[Assignment]: What you write must match the records exactly, except for the images, which are left out.

------------------------------------------------------------------------

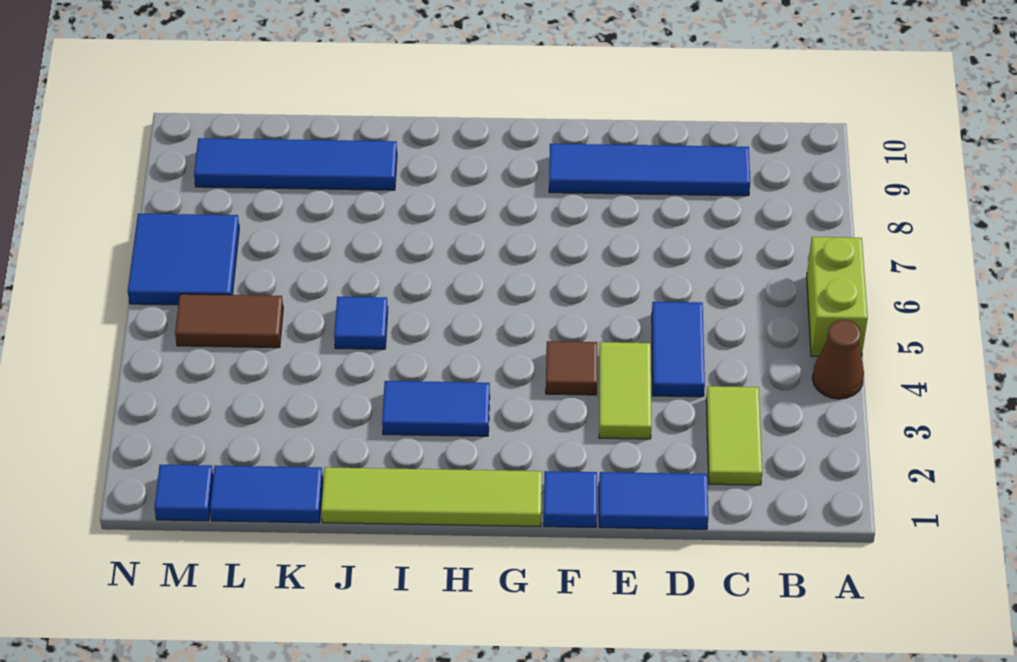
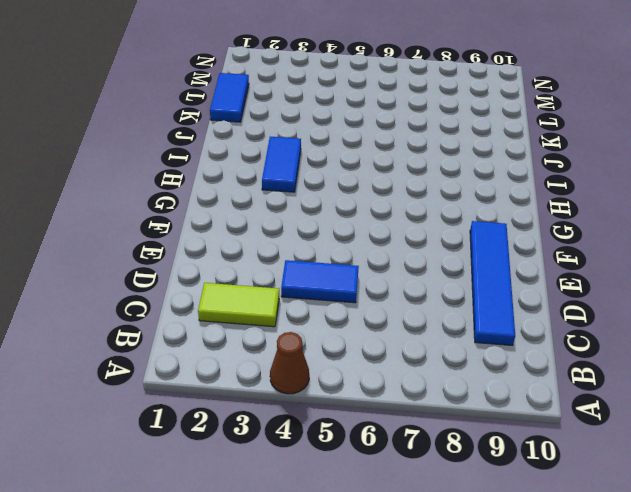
none -> lime 1x2 brick [807,237,868,357]
none -> blue 1x2 tile [599,472,708,529]
none -> lime 1x2 tile [599,342,652,439]

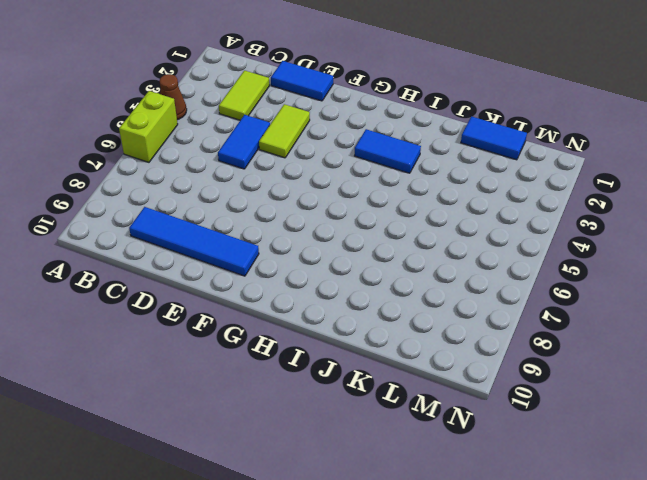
none -> blue 1x1 tile [544,471,597,527]
none -> brown 1x1 tile [546,341,597,395]
none -> lime 1x4 tile [321,467,542,527]

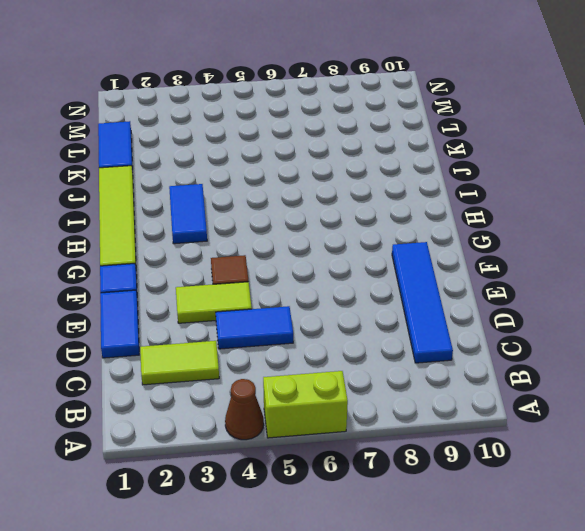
none -> blue 1x1 tile [334,297,388,349]
none -> blue 1x4 tile [194,138,397,190]
none -> brown 1x2 tile [175,294,283,348]

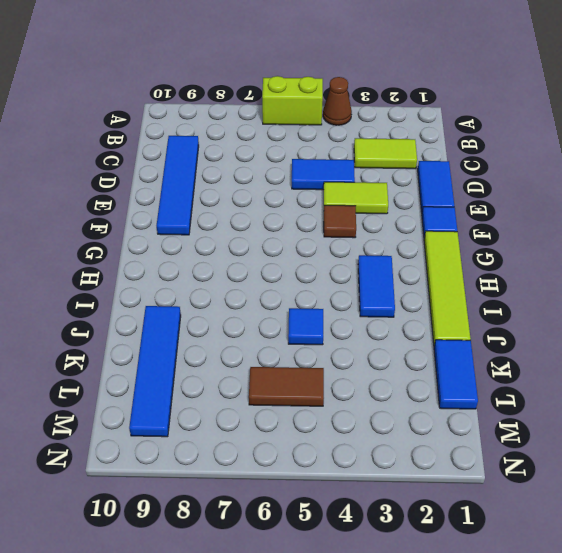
brown 1x2 tile [249,367,324,406] -> brown 1x2 tile turned to [175,294,283,348]
none -> blue 1x1 tile [155,465,213,521]
none -> blue 2x2 tile [128,214,239,305]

------------------------------------------------------------------------

[Solution to this task]:
none -> lime 1x2 brick [807,237,868,357]
none -> blue 1x2 tile [599,472,708,529]
none -> lime 1x2 tile [599,342,652,439]

none -> blue 1x1 tile [544,471,597,527]
none -> brown 1x1 tile [546,341,597,395]
none -> lime 1x4 tile [321,467,542,527]

none -> blue 1x1 tile [334,297,388,349]
none -> blue 1x4 tile [194,138,397,190]
none -> brown 1x2 tile [175,294,283,348]

brown 1x2 tile [249,367,324,406] -> brown 1x2 tile turned to [175,294,283,348]
none -> blue 1x1 tile [155,465,213,521]
none -> blue 2x2 tile [128,214,239,305]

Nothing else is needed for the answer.